Dataset content:
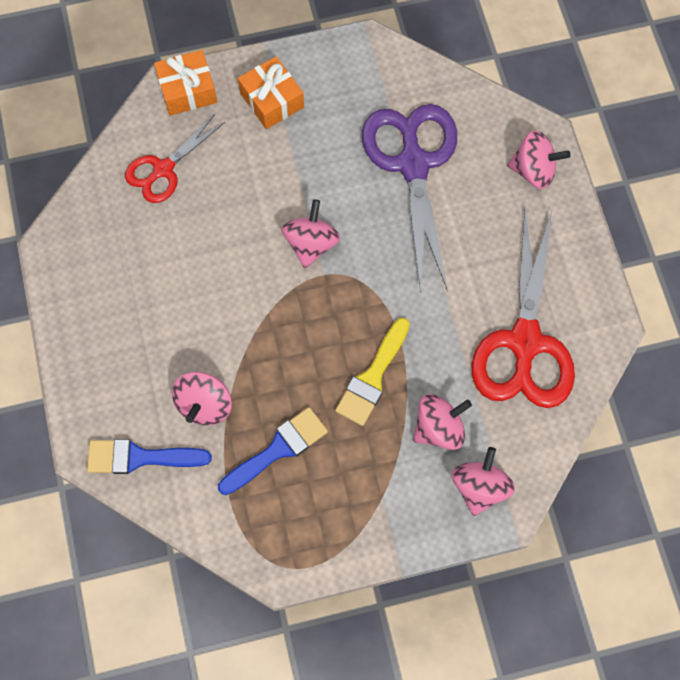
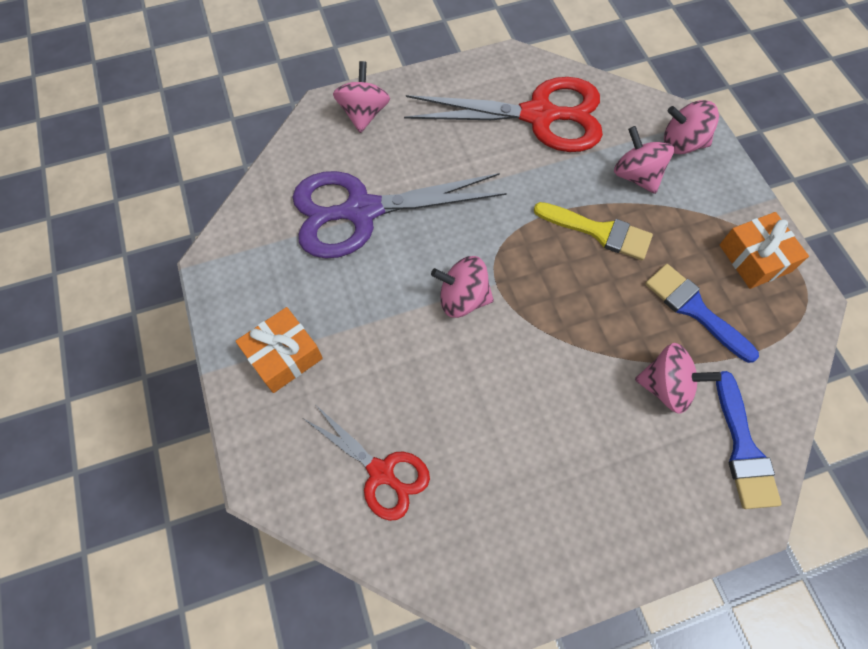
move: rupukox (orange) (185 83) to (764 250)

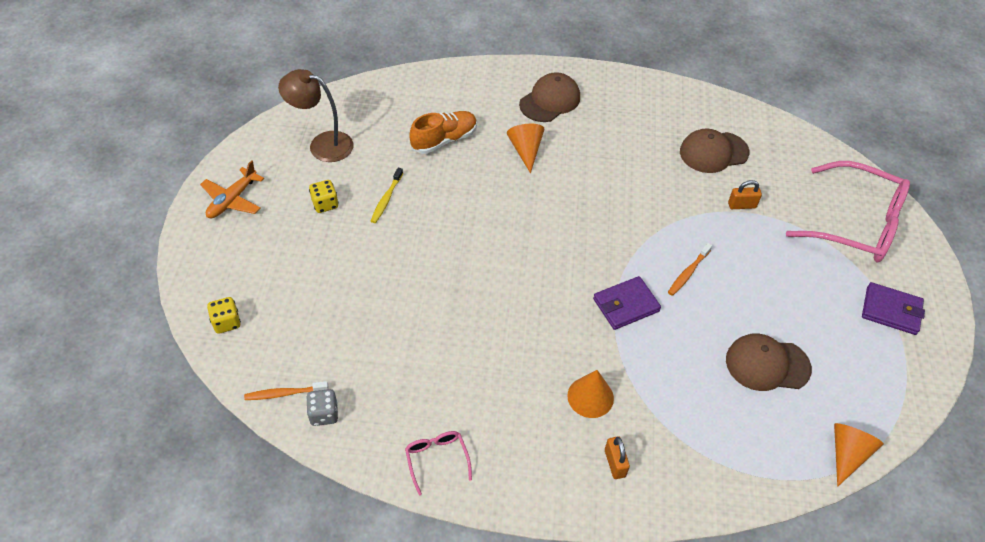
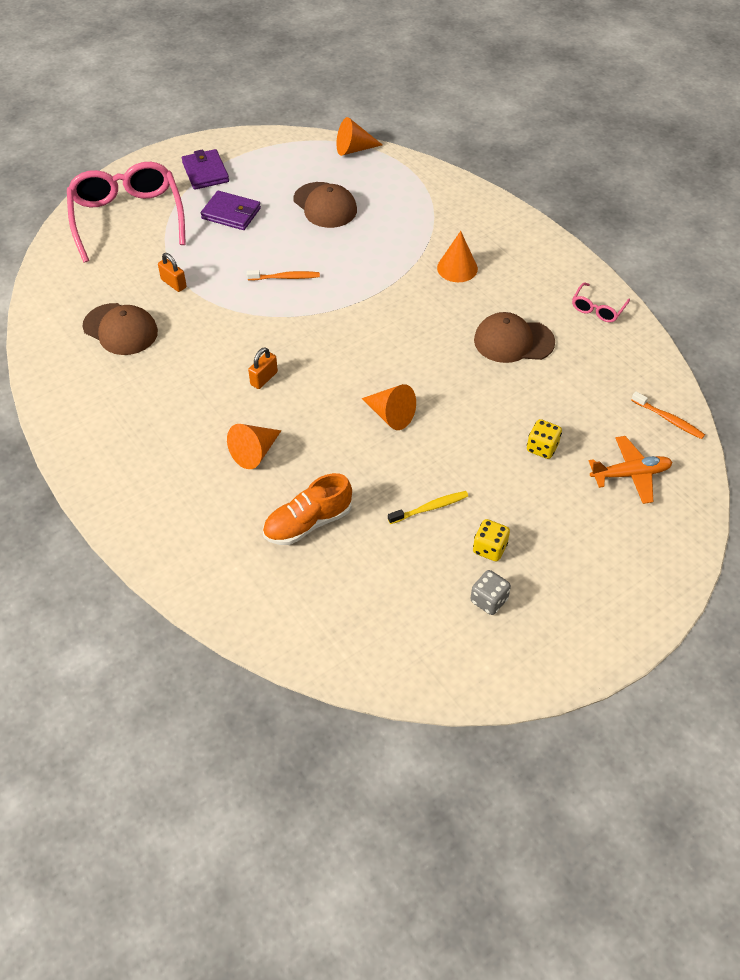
delete: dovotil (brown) (315 115)
insert:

Task item:
Rewrite the data above exactly as given, but omit the images.

Your response:
move: rupukox (orange) (185 83) to (764 250)

delete: dovotil (brown) (315 115)
insert:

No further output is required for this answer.